→ EXERCISE OBJECTIVE
Only the lines below from the one containing "white diamond: (165, 131) -> (162, 76), moved" through the one containing "yellow ellipse: (50, 225) -> (31, 232), moved" belong in the answer, set down exactly, with the pictures left out.

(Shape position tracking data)
######

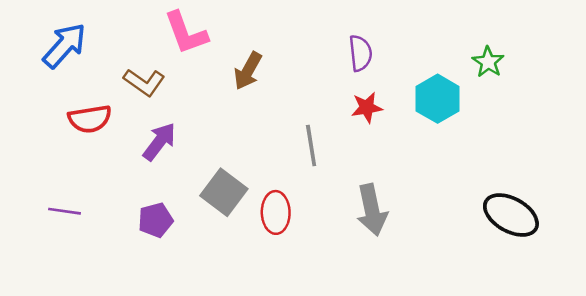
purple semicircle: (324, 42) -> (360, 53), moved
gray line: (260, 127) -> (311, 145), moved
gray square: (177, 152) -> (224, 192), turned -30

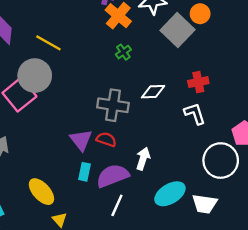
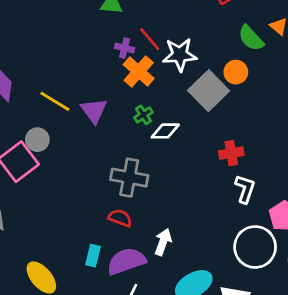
gray circle: (35, 76) -> (37, 140), size x0.6
white diamond: (153, 92) -> (165, 131), moved
white L-shape: (195, 114) -> (245, 189), moved, turned 35
purple triangle: (81, 140) -> (94, 111), moved

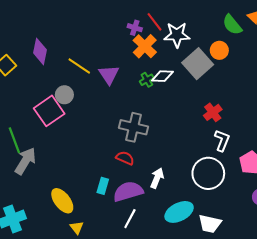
white diamond: (165, 131) -> (162, 76), moved
red cross: (231, 153) -> (213, 112), turned -30
white circle: (255, 247) -> (208, 173), moved

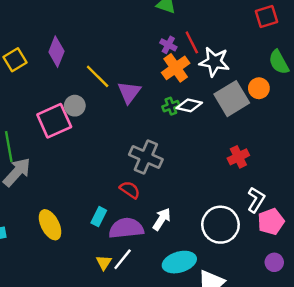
white L-shape: (222, 140) -> (256, 200), moved
yellow triangle: (77, 228) -> (104, 262), moved

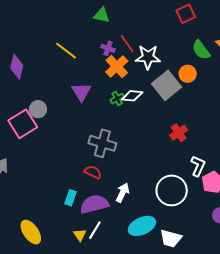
yellow line: (98, 76) -> (66, 51), moved
yellow ellipse: (50, 225) -> (31, 232), moved

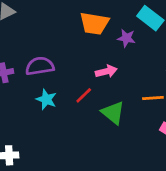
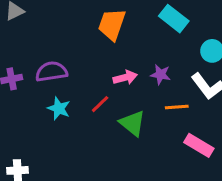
orange trapezoid: (94, 23) -> (112, 24), turned 100
purple star: (126, 38) -> (161, 75), moved

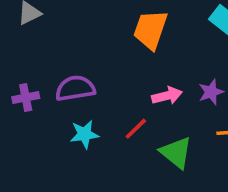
purple star: (161, 75) -> (211, 92), turned -30
cyan star: (59, 108) -> (84, 134), turned -30

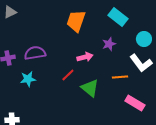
purple star: (211, 92) -> (109, 44), moved
cyan star: (84, 134) -> (28, 79), moved

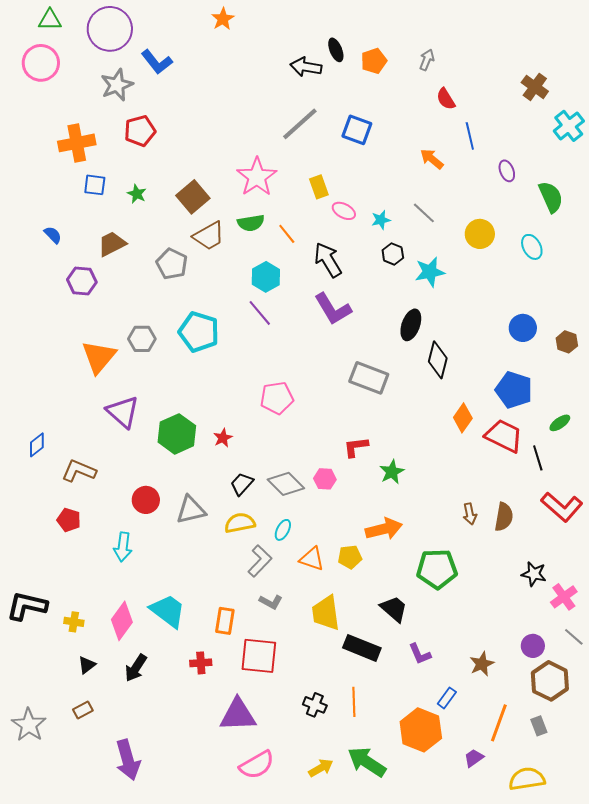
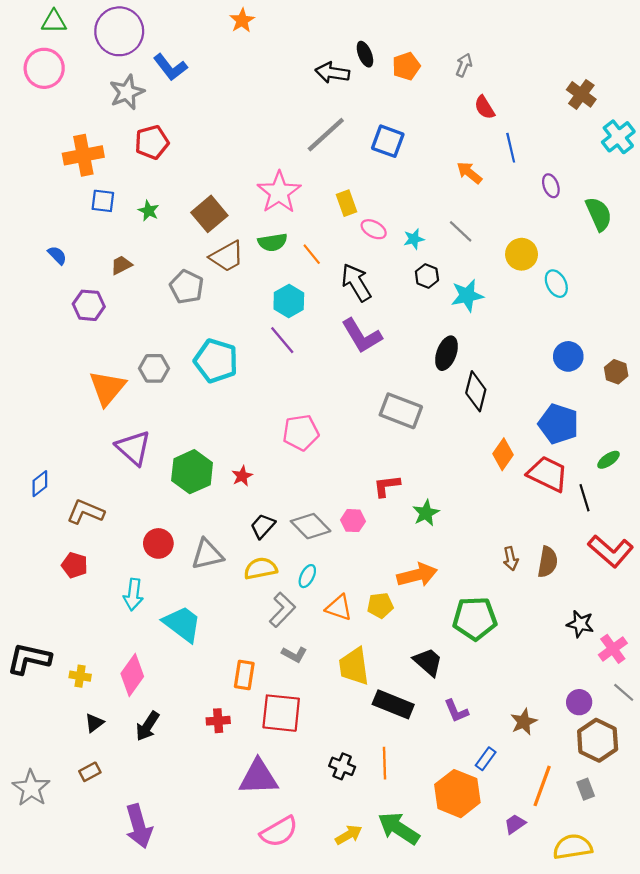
brown trapezoid: (112, 244) -> (121, 265), size x0.7
cyan ellipse: (532, 247) -> (556, 284), moved
cyan trapezoid: (168, 611) -> (182, 624), moved

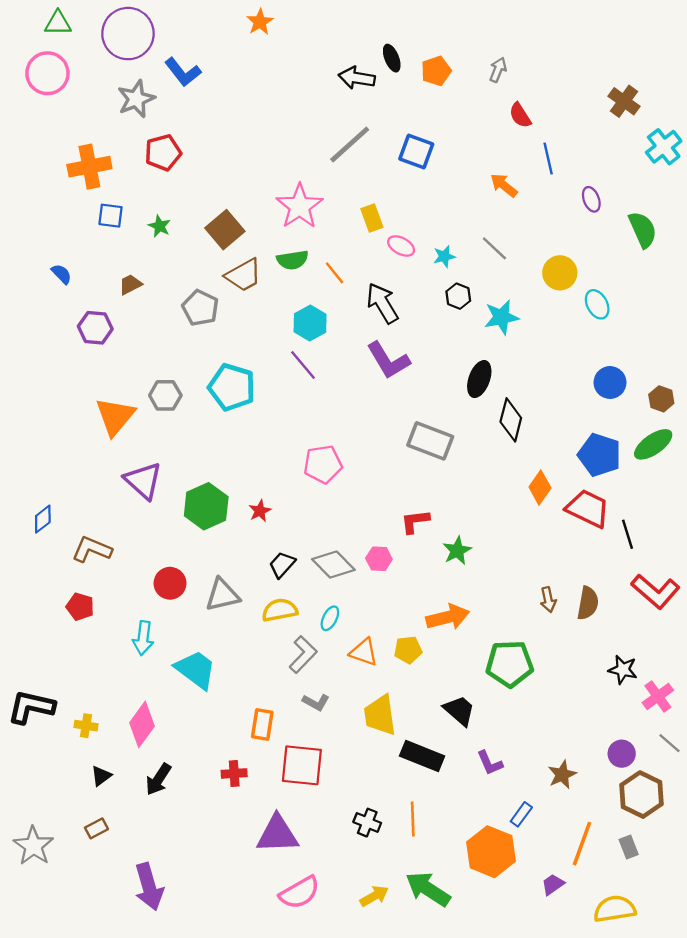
green ellipse: (608, 460) -> (653, 444), moved, size x1.6

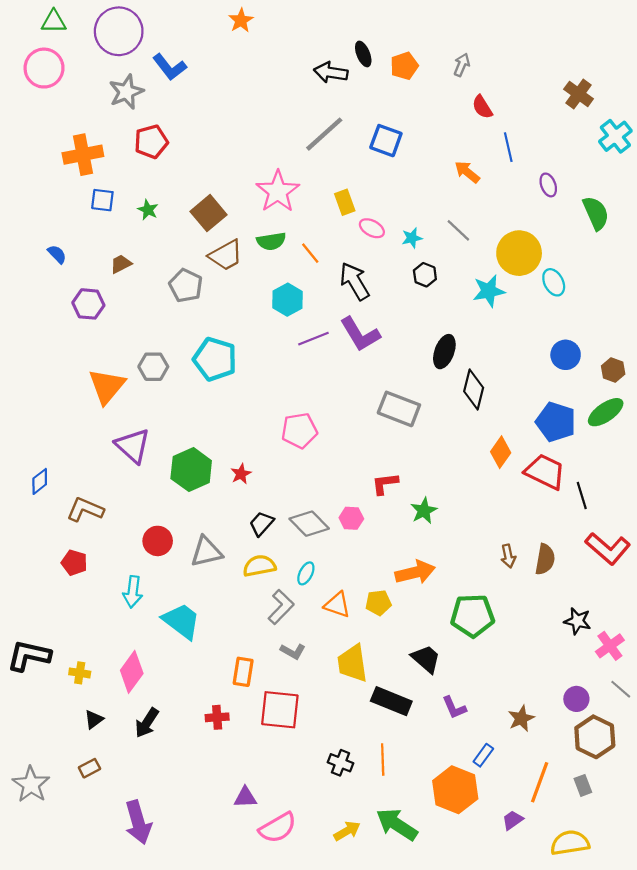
yellow circle: (560, 273) -> (519, 253), size x1.4
cyan star: (501, 317) -> (489, 291), moved
purple line: (303, 365) -> (313, 339), moved, turned -72
purple triangle: (277, 834) -> (245, 797), moved, size x0.6

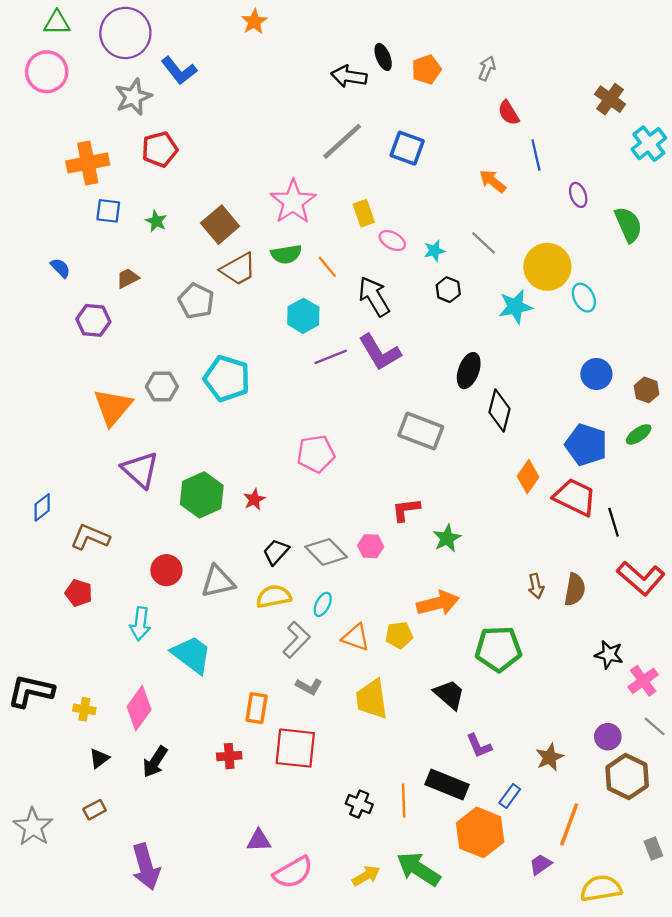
green ellipse: (606, 412) -> (639, 434), size x0.7
black rectangle: (391, 701) -> (447, 785), moved
gray rectangle: (583, 785) -> (653, 848), moved

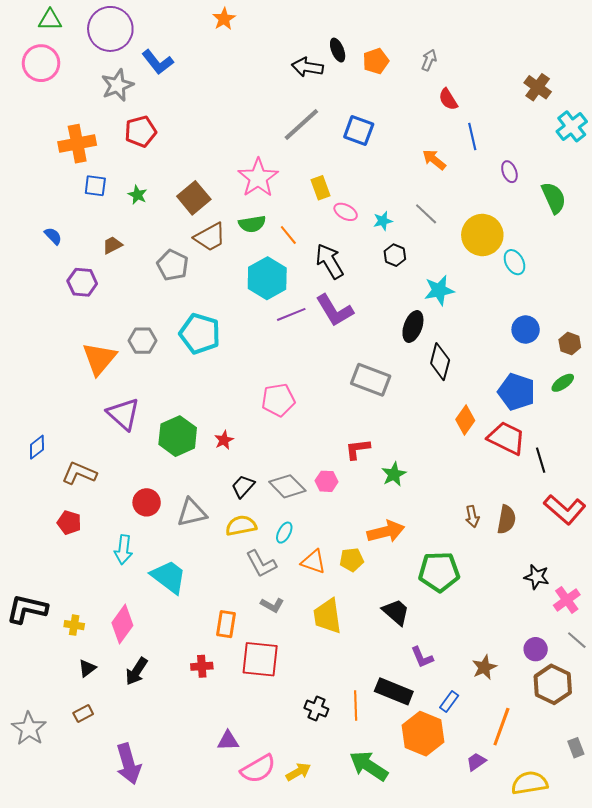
cyan star: (515, 307) -> (439, 290), moved
cyan hexagon: (303, 316) -> (267, 278), size x1.4
gray L-shape: (296, 640) -> (261, 564), turned 108
yellow arrow: (366, 876) -> (298, 772), moved

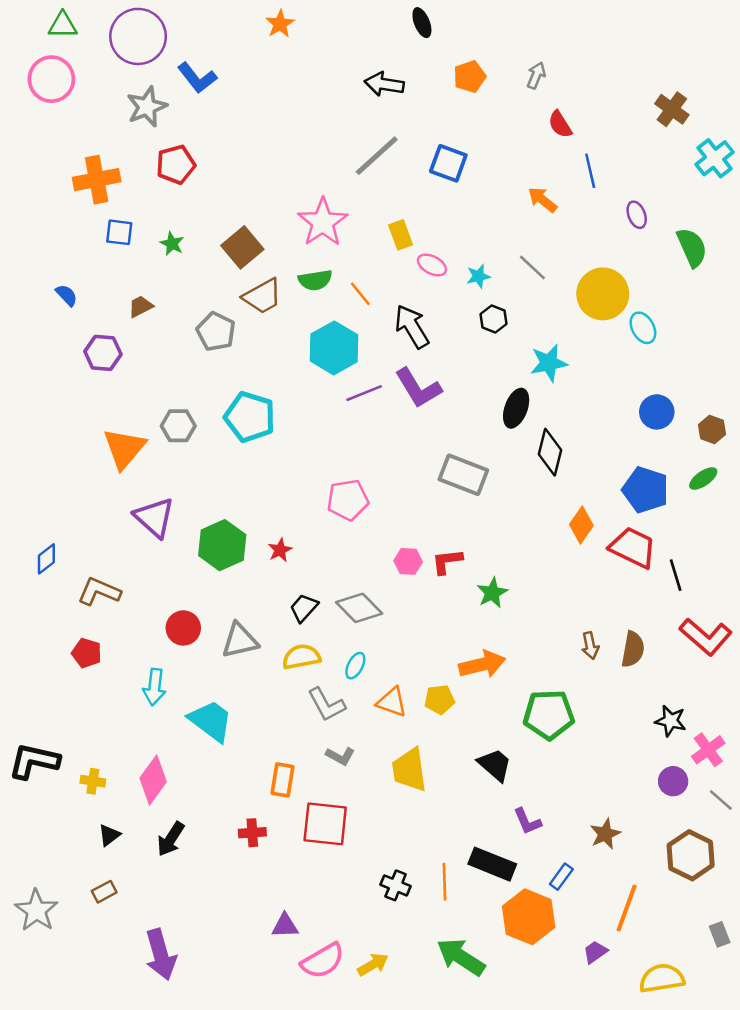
black ellipse: (338, 50) -> (422, 23), moved
pink hexagon: (326, 481) -> (408, 561), moved
purple circle: (536, 649) -> (673, 781), moved

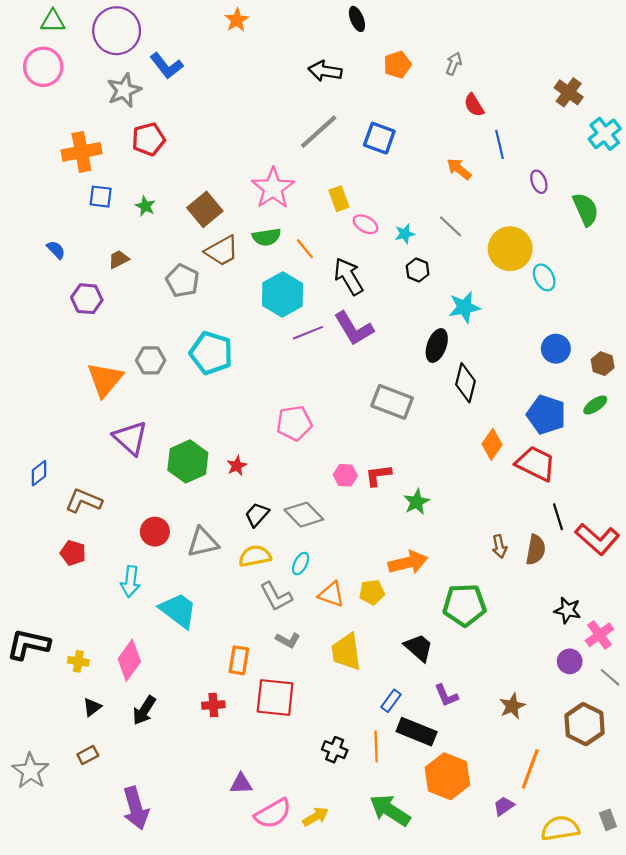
black line: (676, 575) -> (558, 517), moved
blue rectangle: (561, 877) -> (391, 701), moved
gray rectangle: (720, 934) -> (608, 820), moved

######

→ TASK RESPONSE
white diamond: (165, 131) -> (162, 76), moved
red cross: (231, 153) -> (213, 112), turned -30
white circle: (255, 247) -> (208, 173), moved

white L-shape: (222, 140) -> (256, 200), moved
yellow triangle: (77, 228) -> (104, 262), moved

yellow line: (98, 76) -> (66, 51), moved
yellow ellipse: (50, 225) -> (31, 232), moved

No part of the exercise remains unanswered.